Examine each line of the listing below. Copy those in which the string "degrees" appears.
━━ INFORMATION PROVIDED
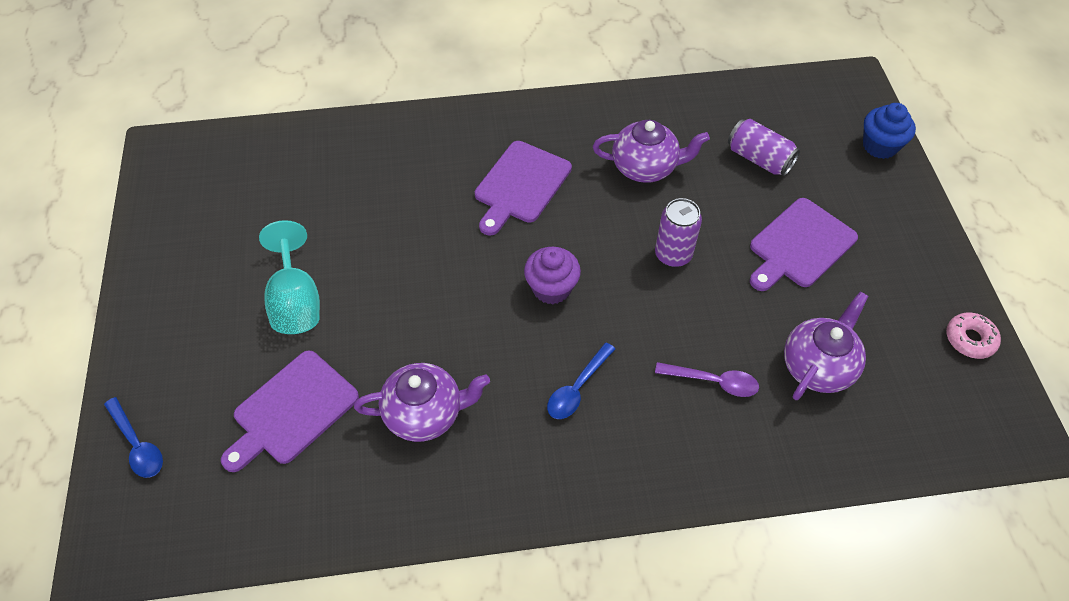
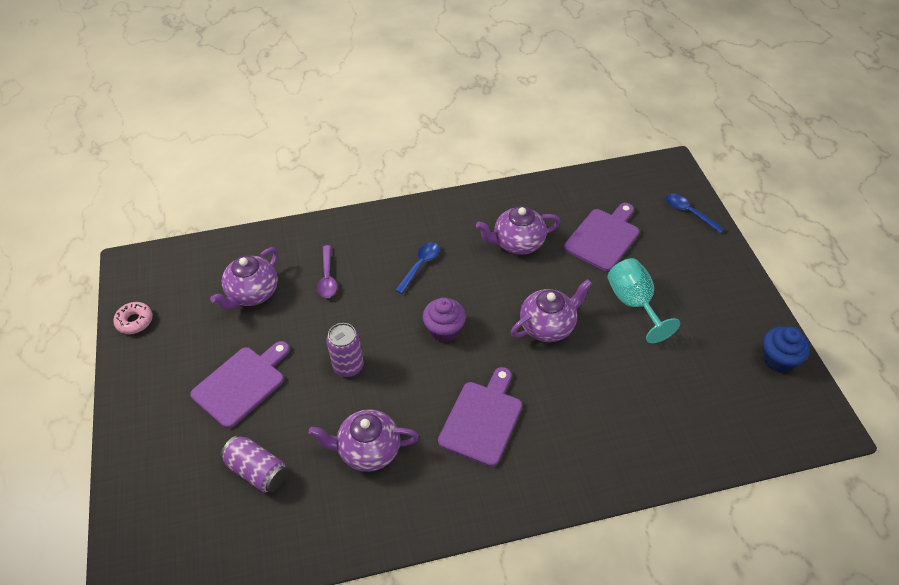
camera: 175 degrees right, 5 degrees down
(418, 281) = (548, 326): none -> purple teapot
(713, 382) = (327, 277): purple spoon -> purple spoon turned 105 degrees counterclockwise
(880, 146) = (132, 499): blue cupcake -> blue cupcake (778, 359)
━━━━
▶ EXERCISE RESPONSE:
camera: 175 degrees right, 5 degrees down
(713, 382) = (327, 277): purple spoon -> purple spoon turned 105 degrees counterclockwise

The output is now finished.